-- begin --
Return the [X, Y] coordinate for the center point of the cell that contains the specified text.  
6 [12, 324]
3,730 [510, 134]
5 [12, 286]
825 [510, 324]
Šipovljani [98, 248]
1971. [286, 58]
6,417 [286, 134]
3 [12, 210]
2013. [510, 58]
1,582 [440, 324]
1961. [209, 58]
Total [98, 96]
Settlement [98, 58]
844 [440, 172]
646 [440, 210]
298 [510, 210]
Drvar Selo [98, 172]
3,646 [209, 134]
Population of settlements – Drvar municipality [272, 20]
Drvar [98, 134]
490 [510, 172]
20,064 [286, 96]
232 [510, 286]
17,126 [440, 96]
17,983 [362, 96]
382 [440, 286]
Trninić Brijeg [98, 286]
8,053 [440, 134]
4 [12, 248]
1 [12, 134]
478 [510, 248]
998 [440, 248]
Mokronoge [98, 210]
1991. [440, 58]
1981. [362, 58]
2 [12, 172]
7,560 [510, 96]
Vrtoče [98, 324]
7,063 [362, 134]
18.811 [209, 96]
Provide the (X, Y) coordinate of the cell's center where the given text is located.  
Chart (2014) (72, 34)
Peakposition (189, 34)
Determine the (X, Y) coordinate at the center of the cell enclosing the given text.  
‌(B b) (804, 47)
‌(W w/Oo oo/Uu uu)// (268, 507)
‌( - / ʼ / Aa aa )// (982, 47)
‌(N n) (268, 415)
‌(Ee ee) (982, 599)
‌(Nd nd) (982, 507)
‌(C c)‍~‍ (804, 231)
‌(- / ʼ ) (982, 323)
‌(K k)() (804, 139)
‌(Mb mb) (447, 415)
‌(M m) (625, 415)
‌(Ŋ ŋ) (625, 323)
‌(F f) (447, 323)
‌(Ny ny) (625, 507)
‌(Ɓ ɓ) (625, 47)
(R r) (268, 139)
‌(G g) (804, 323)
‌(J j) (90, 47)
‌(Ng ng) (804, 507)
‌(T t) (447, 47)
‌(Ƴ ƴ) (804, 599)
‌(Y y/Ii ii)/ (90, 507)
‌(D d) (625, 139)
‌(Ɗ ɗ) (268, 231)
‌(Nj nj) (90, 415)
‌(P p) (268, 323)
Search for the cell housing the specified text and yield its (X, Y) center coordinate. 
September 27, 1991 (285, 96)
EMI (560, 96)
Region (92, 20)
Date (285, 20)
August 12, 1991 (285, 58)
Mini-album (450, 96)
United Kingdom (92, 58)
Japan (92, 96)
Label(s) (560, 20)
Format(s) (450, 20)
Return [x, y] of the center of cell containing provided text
-- end --
Challenge – Can you rewrite the stretch of records from the start through the line containing "Drvar Selo [98, 172]", with "Overall" in place of "Total" and nothing else changed?

Answer for this exercise –
Return the [X, Y] coordinate for the center point of the cell that contains the specified text.  
6 [12, 324]
3,730 [510, 134]
5 [12, 286]
825 [510, 324]
Šipovljani [98, 248]
1971. [286, 58]
6,417 [286, 134]
3 [12, 210]
2013. [510, 58]
1,582 [440, 324]
1961. [209, 58]
Overall [98, 96]
Settlement [98, 58]
844 [440, 172]
646 [440, 210]
298 [510, 210]
Drvar Selo [98, 172]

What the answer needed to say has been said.